▸ Assignment: Pick out each line below containing "degrees".

▸ Exercise inputs:
'''
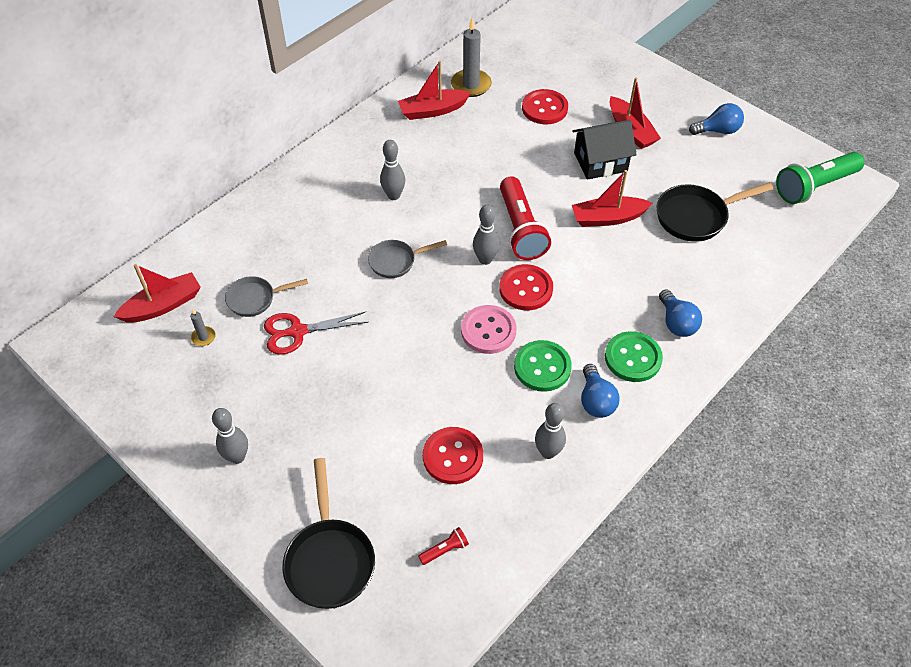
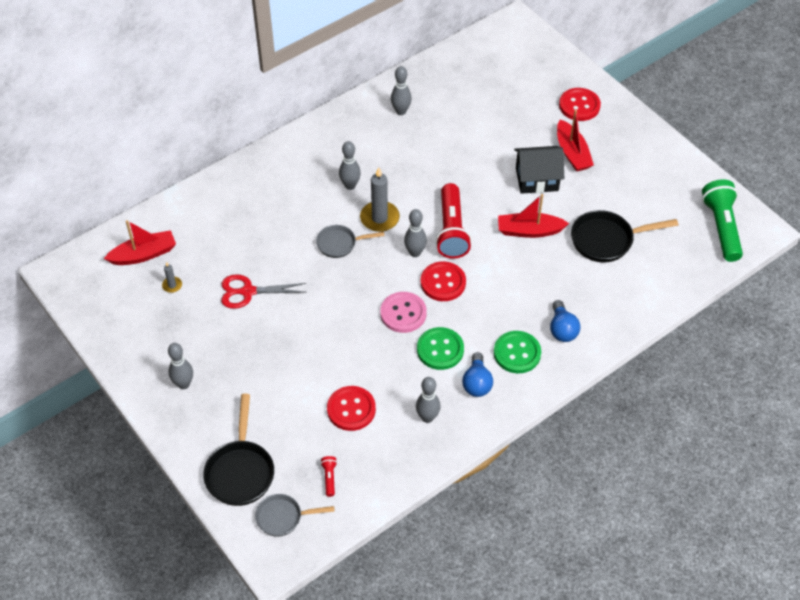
camera: 10 degrees right, 0 degrees up
(255, 299) = (218, 259): grey pan -> grey pan (283, 517)
(433, 110) = (401, 111): red boat -> grey bowling pin
(445, 550) = (329, 478): red flashlight -> red flashlight turned 75 degrees counterclockwise
(471, 85) = (440, 91): grey candle -> grey candle (379, 218)
(544, 108) = (500, 122): red button -> red button (579, 106)
(717, 130) = (650, 163): blue light bulb -> none
(814, 187) = (721, 227): green flashlight -> green flashlight turned 105 degrees clockwise

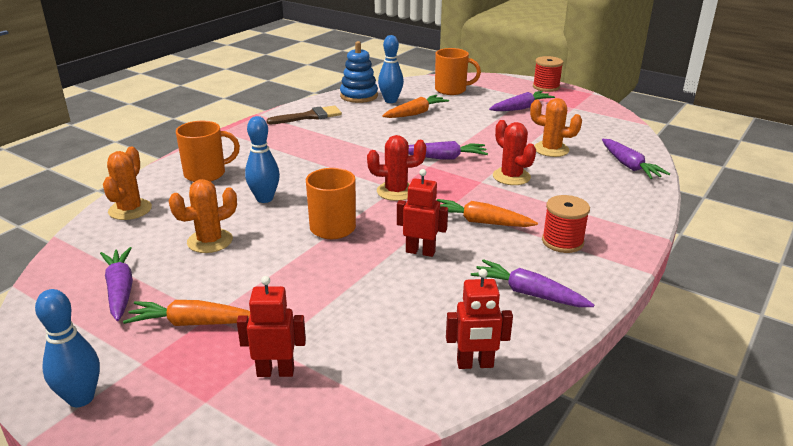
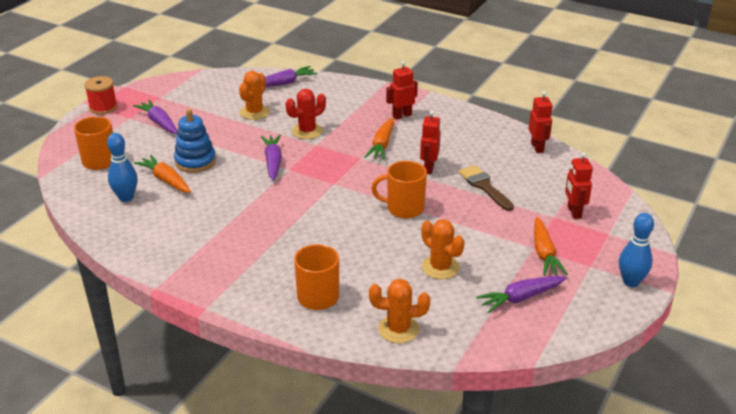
camera: 95 degrees left, 5 degrees up
(264, 199) = (363, 250): blue bowling pin -> none
(309, 116) = (167, 249): brown brush -> brown brush (484, 186)
(359, 96) = (106, 220): blue stacking toy -> blue stacking toy (195, 161)
(396, 191) = (340, 183): red cactus -> none
(529, 293) = (465, 129): purple carrot -> none
(562, 242) = (401, 115): red spool -> red robot

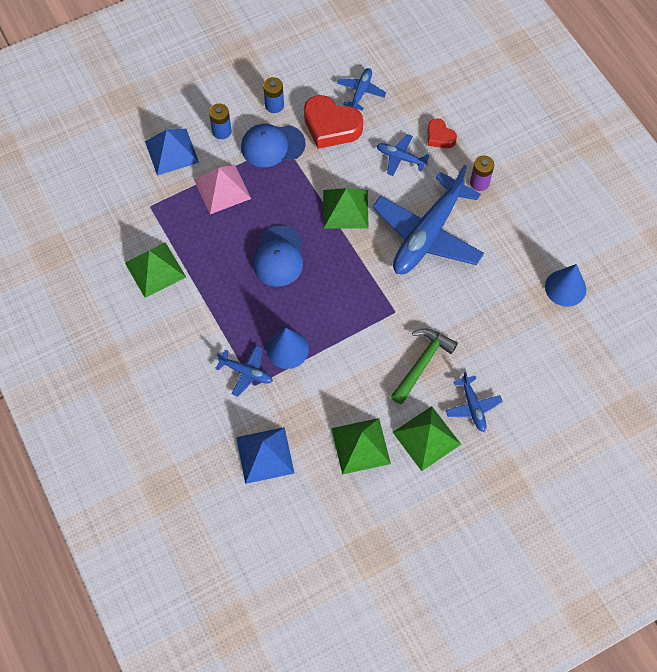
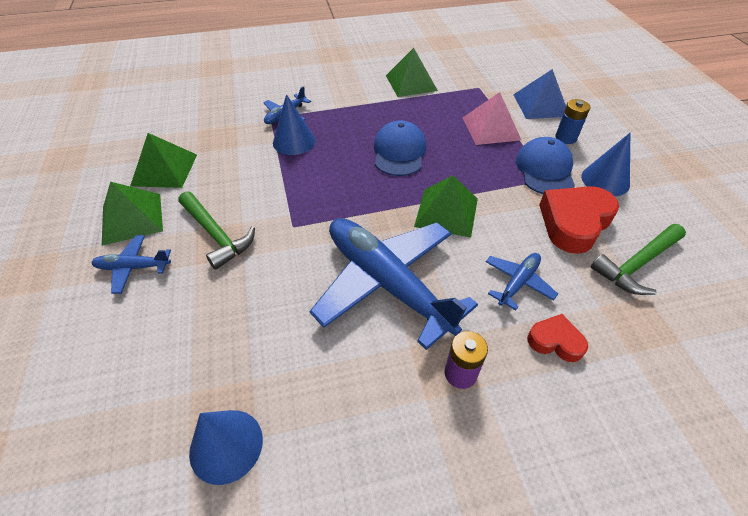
camera: 105 degrees right, 15 degrees down
(265, 455) = (203, 114): blue pyramid -> none
(274, 105) = (605, 180): blue battery -> blue cone
(279, 256) = (399, 152): blue cap -> blue cap turned 75 degrees clockwise
(361, 92) = (637, 264): blue plane -> green hammer
(439, 137) = (555, 341): red heart -> red heart turned 45 degrees clockwise

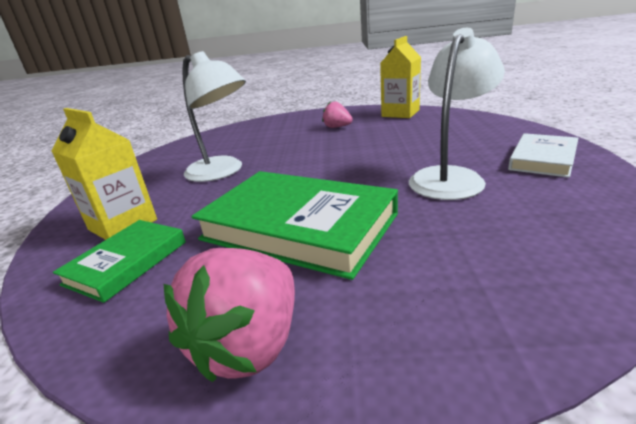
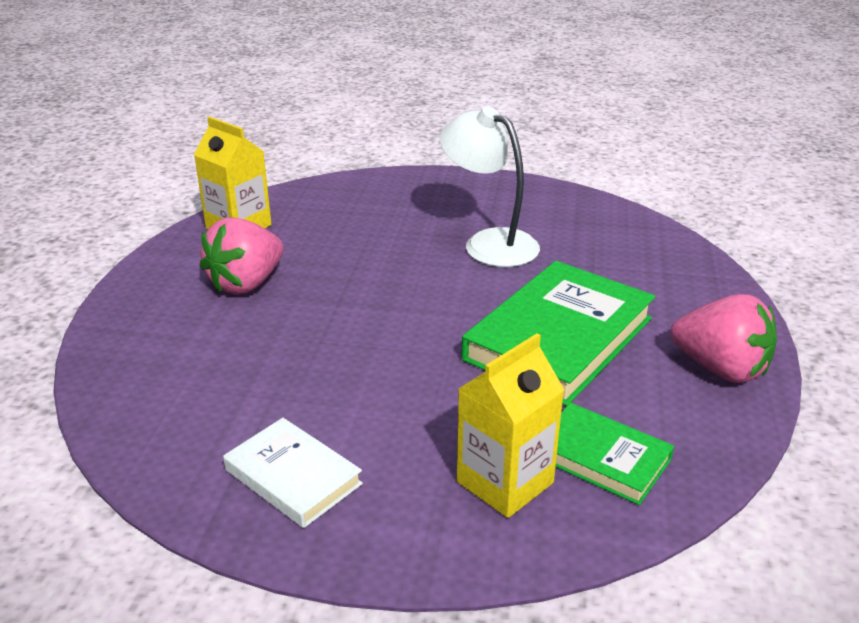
camera: 85 degrees left, 5 degrees up
(222, 172) = (363, 399): white lamp -> none
(337, 127) = (246, 284): pink strawberry -> pink strawberry, size x1.75
(543, 159) = (475, 194): white book -> white book (293, 477)

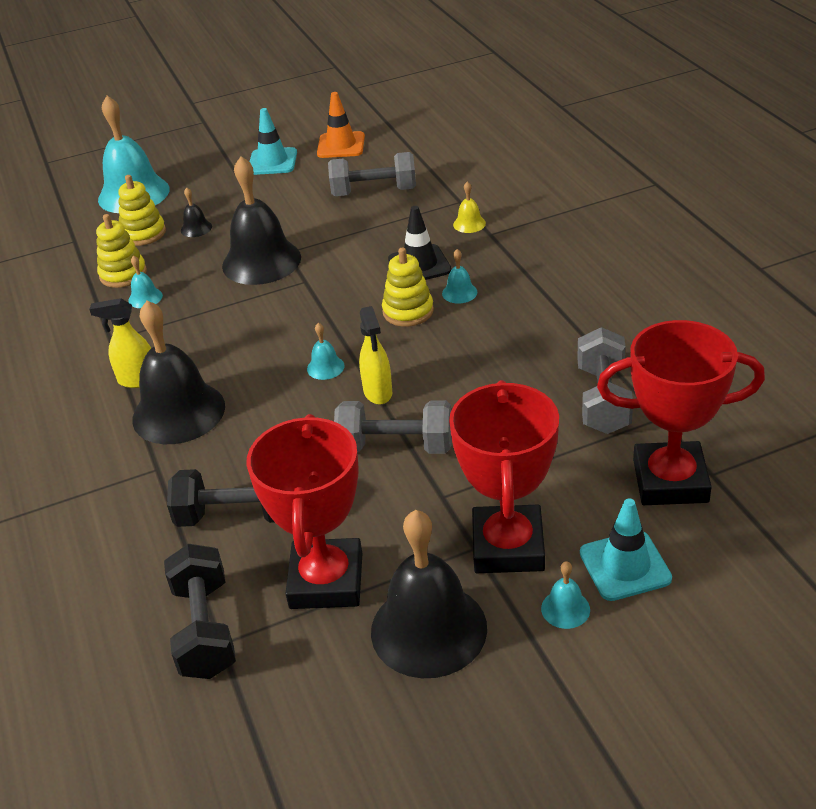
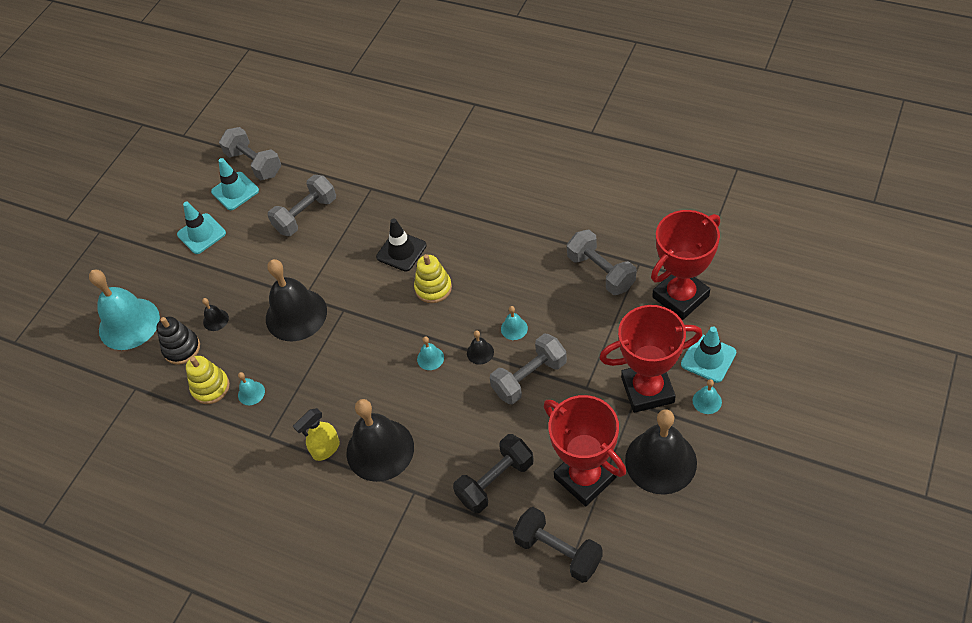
camera: 40 degrees left, 15 degrees up
(143, 233) = (182, 348): yellow stacking toy -> black stacking toy
(341, 145) = (235, 191): orange traffic cone -> turquoise traffic cone
(378, 392) = (480, 352): yellow spray bottle -> black bell
(384, 133) = (254, 164): none -> grey dumbbell
(459, 293) = (448, 255): turquoise bell -> turquoise bell (514, 328)
(469, 224) = (396, 202): yellow bell -> none
(508, 546) = (647, 390): red trophy -> red trophy turned 60 degrees counterclockwise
'''
▸ Written answer:
camera: 10 degrees right, 0 degrees up
(445, 550) = (329, 478): red flashlight -> red flashlight turned 75 degrees counterclockwise
(814, 187) = (721, 227): green flashlight -> green flashlight turned 105 degrees clockwise
camera: 95 degrees left, 5 degrees up
camera: 105 degrees right, 15 degrees down
(279, 256) = (399, 152): blue cap -> blue cap turned 75 degrees clockwise
(439, 137) = (555, 341): red heart -> red heart turned 45 degrees clockwise
camera: 85 degrees left, 5 degrees up
camera: 40 degrees left, 15 degrees up
(508, 546) = (647, 390): red trophy -> red trophy turned 60 degrees counterclockwise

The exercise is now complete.